> **Exercise objective**: Below are records; extract exactly the lines from the one containing "none -> pink 2x2 round" through the last, both included, and keep the pictures out.

> **Input**:
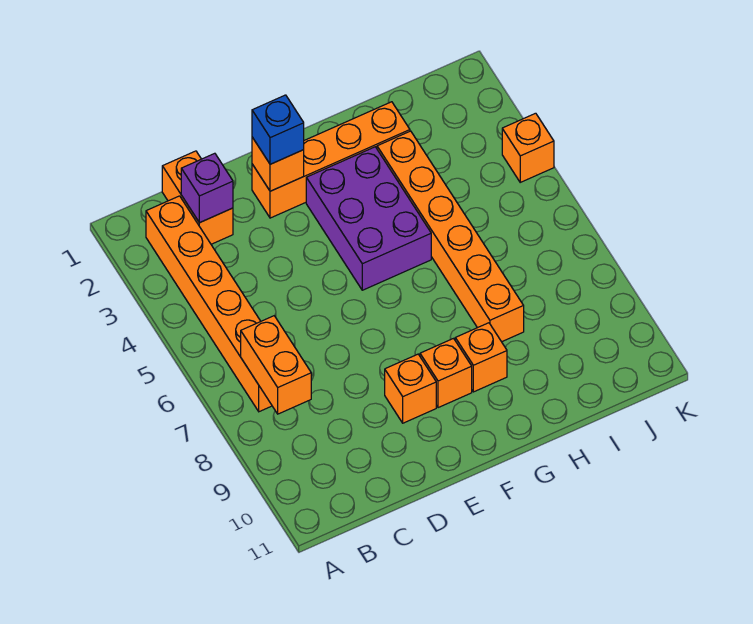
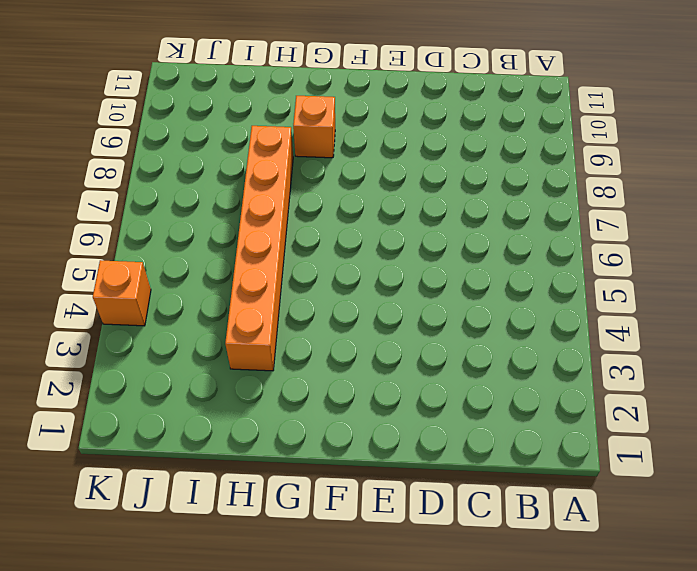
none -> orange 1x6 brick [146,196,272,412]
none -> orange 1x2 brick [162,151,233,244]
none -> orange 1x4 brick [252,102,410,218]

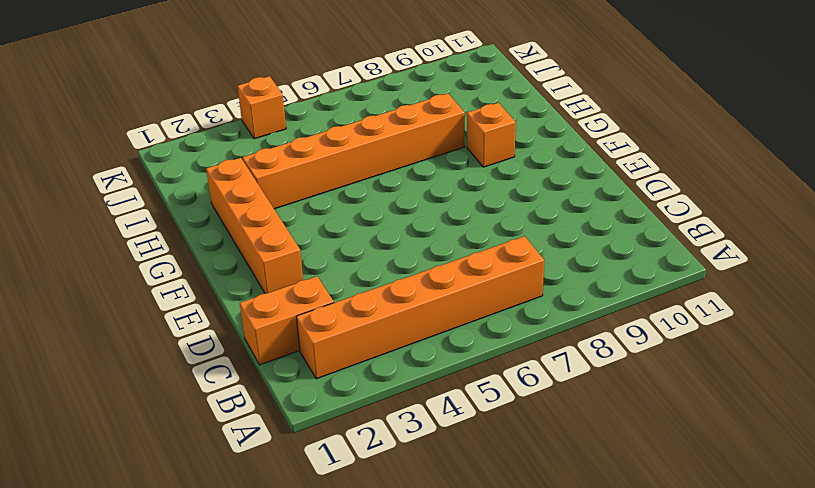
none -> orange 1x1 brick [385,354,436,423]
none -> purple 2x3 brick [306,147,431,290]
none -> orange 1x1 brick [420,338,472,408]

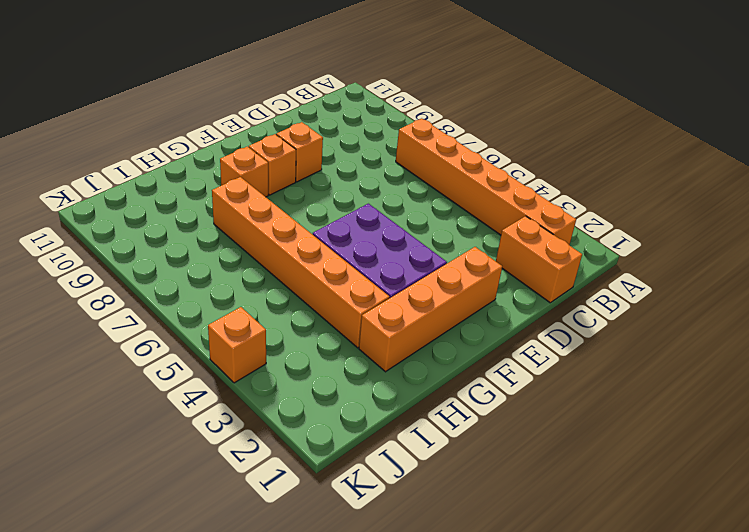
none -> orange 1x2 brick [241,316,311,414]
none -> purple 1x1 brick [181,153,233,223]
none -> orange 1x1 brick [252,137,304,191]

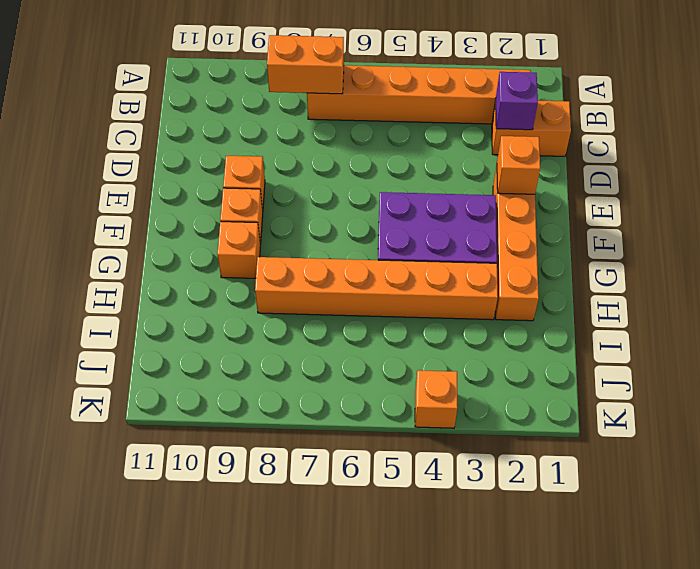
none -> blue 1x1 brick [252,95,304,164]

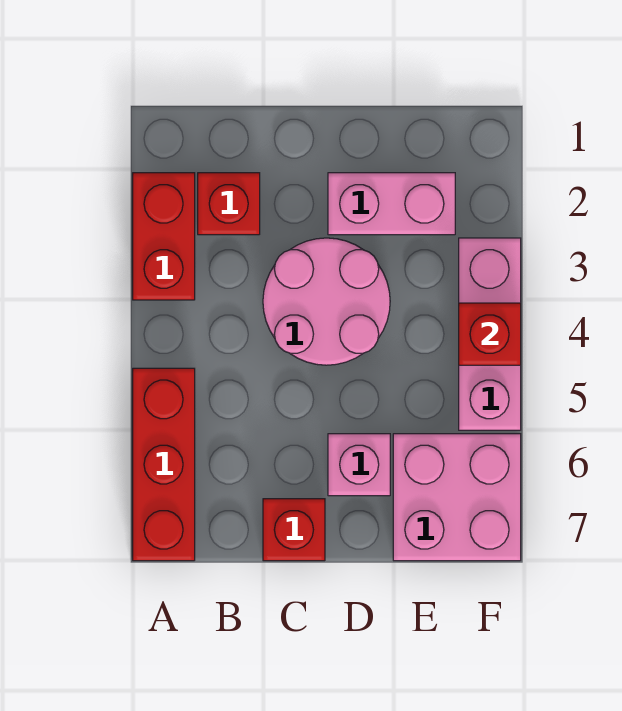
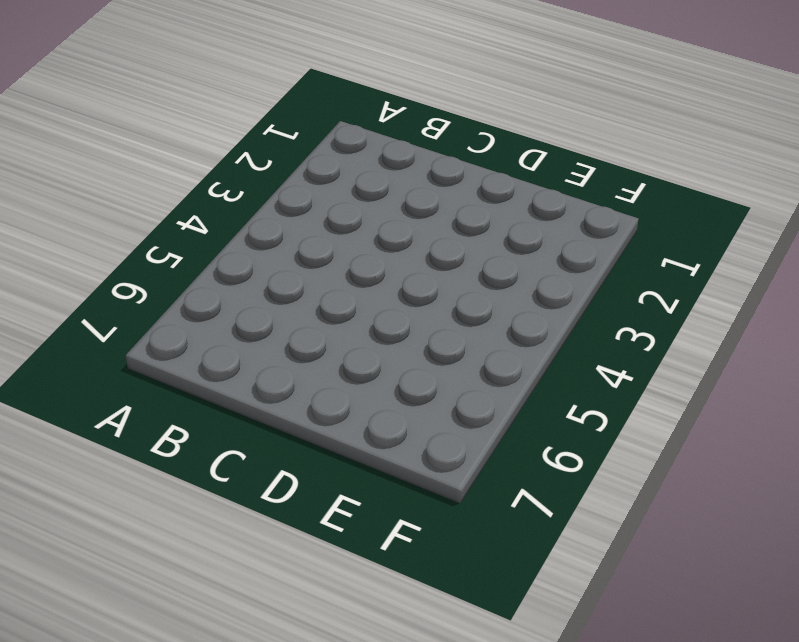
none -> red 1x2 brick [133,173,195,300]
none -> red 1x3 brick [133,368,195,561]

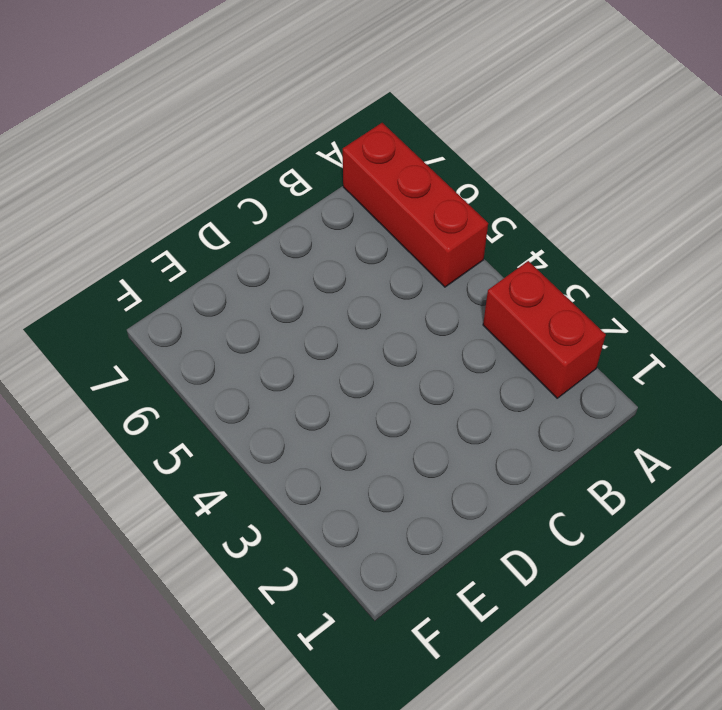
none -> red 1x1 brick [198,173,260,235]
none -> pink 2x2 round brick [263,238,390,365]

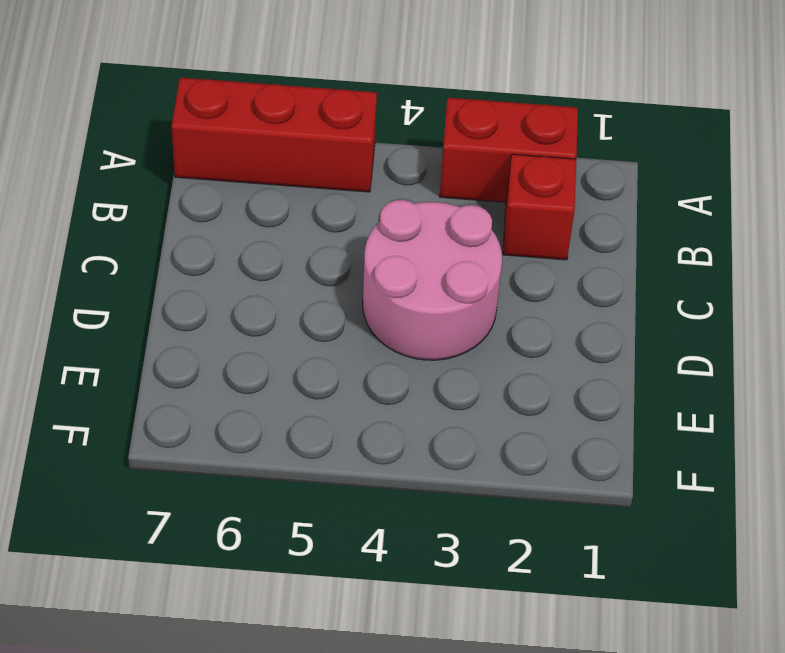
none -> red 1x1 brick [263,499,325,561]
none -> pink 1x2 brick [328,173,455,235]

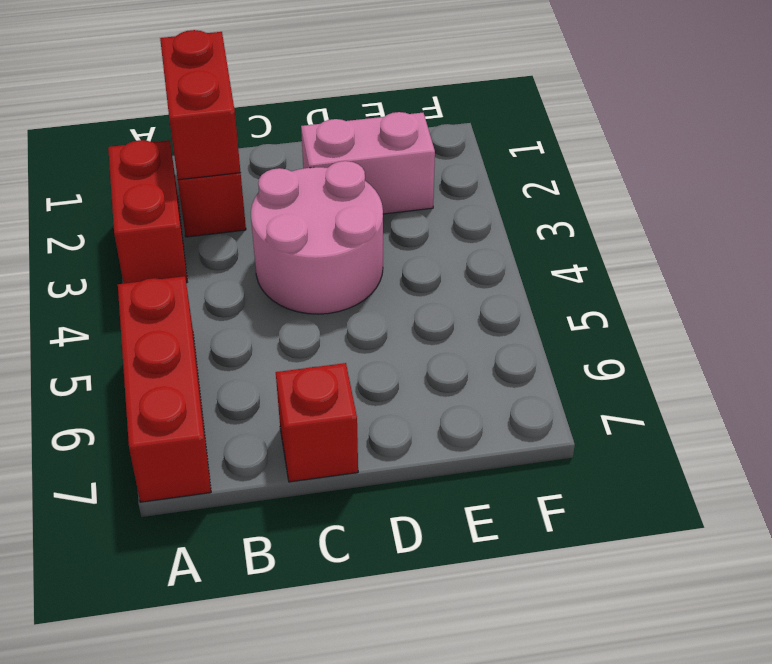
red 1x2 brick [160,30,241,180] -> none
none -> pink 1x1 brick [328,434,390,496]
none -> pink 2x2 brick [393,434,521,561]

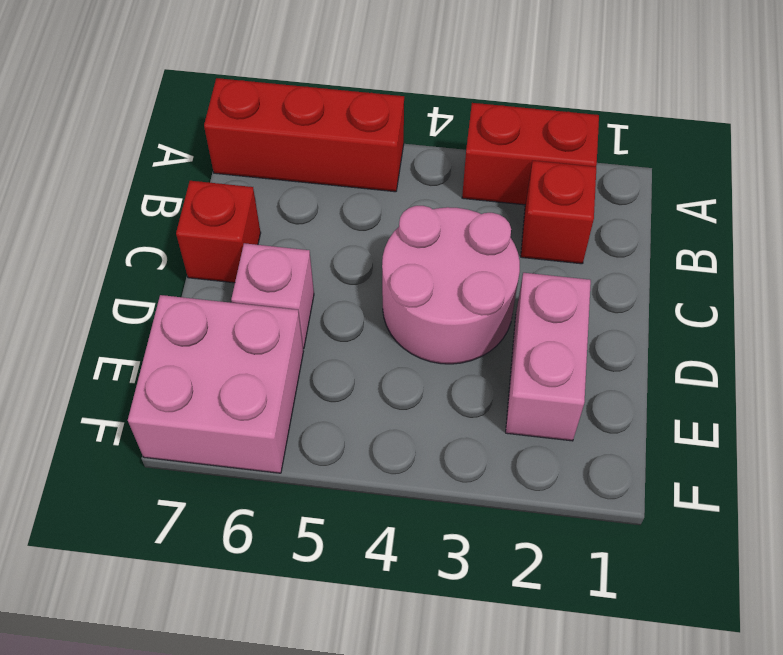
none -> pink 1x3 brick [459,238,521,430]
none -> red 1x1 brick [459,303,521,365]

> **Finished exercise**:
none -> pink 2x2 round brick [263,238,390,365]

none -> red 1x1 brick [263,499,325,561]
none -> pink 1x2 brick [328,173,455,235]

red 1x2 brick [160,30,241,180] -> none
none -> pink 1x1 brick [328,434,390,496]
none -> pink 2x2 brick [393,434,521,561]

none -> pink 1x3 brick [459,238,521,430]
none -> red 1x1 brick [459,303,521,365]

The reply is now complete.